Object state change records
== Segment start ==

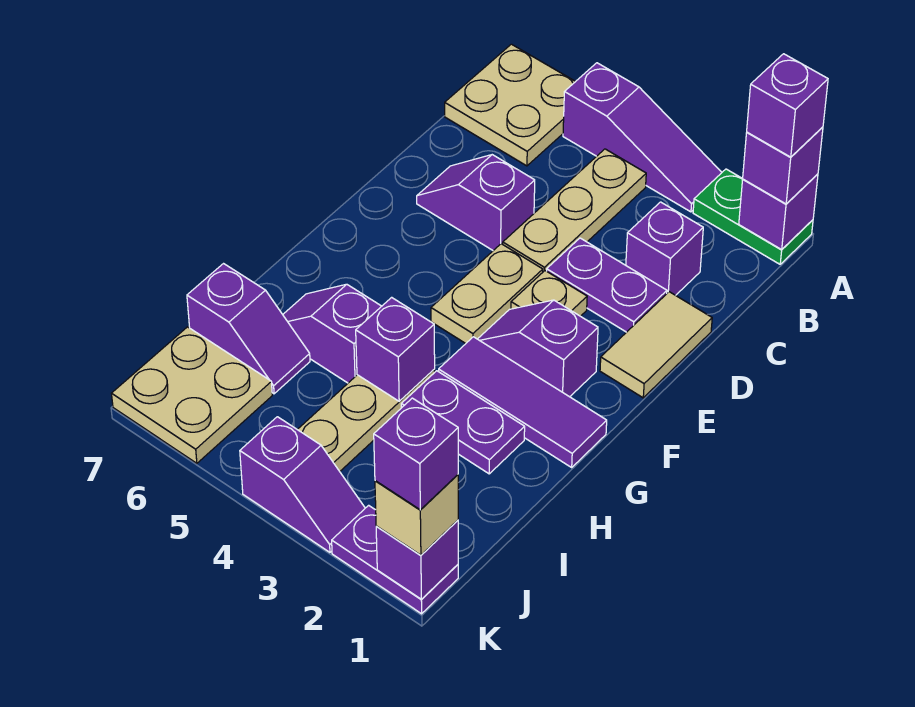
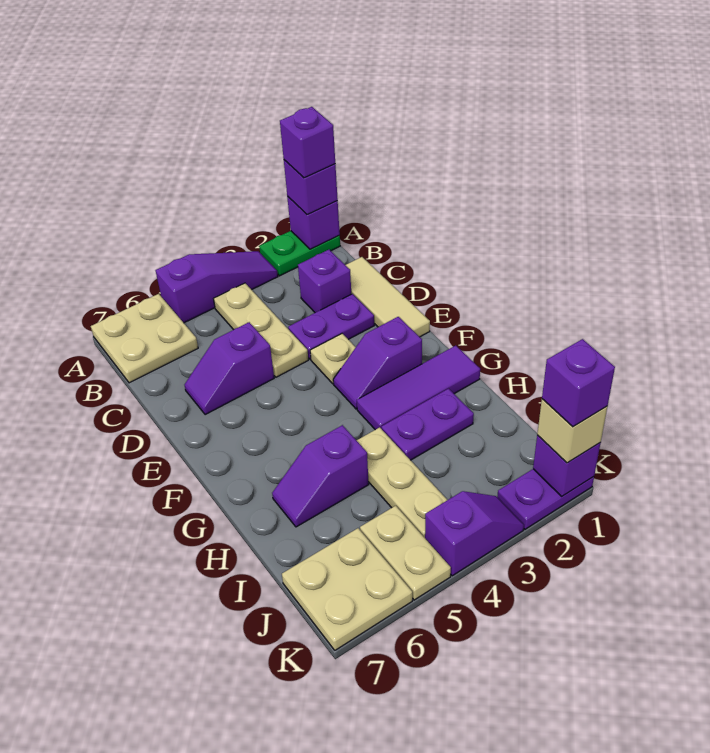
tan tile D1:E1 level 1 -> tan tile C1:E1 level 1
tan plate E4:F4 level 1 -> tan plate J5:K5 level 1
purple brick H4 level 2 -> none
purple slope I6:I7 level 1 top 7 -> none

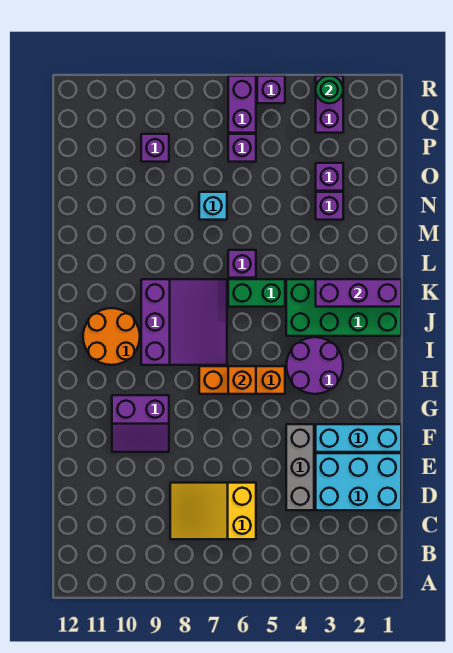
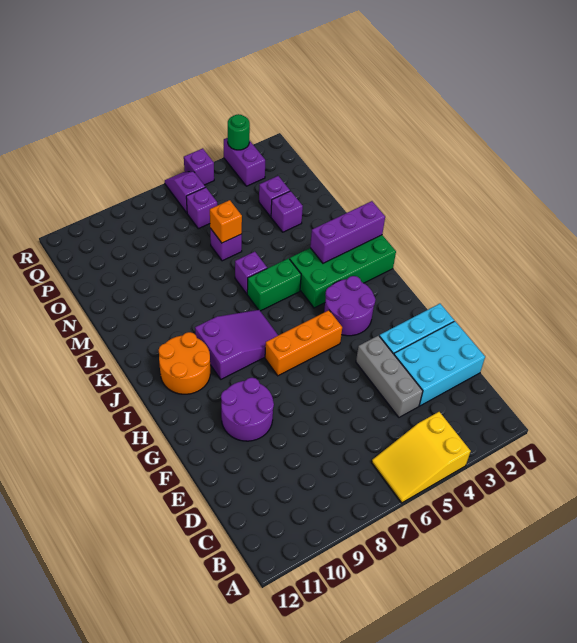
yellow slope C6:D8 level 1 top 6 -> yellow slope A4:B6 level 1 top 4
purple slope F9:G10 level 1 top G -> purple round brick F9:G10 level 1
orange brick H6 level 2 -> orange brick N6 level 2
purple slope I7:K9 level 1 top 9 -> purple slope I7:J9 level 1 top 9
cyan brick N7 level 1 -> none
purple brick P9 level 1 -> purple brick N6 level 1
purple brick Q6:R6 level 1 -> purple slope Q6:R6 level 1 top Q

== Segment end ==

=== How to complete this task ===
The entries must be written out again unchanged. Images are to be left out.

=== Answer space ===
tan tile D1:E1 level 1 -> tan tile C1:E1 level 1
tan plate E4:F4 level 1 -> tan plate J5:K5 level 1
purple brick H4 level 2 -> none
purple slope I6:I7 level 1 top 7 -> none

yellow slope C6:D8 level 1 top 6 -> yellow slope A4:B6 level 1 top 4
purple slope F9:G10 level 1 top G -> purple round brick F9:G10 level 1
orange brick H6 level 2 -> orange brick N6 level 2
purple slope I7:K9 level 1 top 9 -> purple slope I7:J9 level 1 top 9
cyan brick N7 level 1 -> none
purple brick P9 level 1 -> purple brick N6 level 1
purple brick Q6:R6 level 1 -> purple slope Q6:R6 level 1 top Q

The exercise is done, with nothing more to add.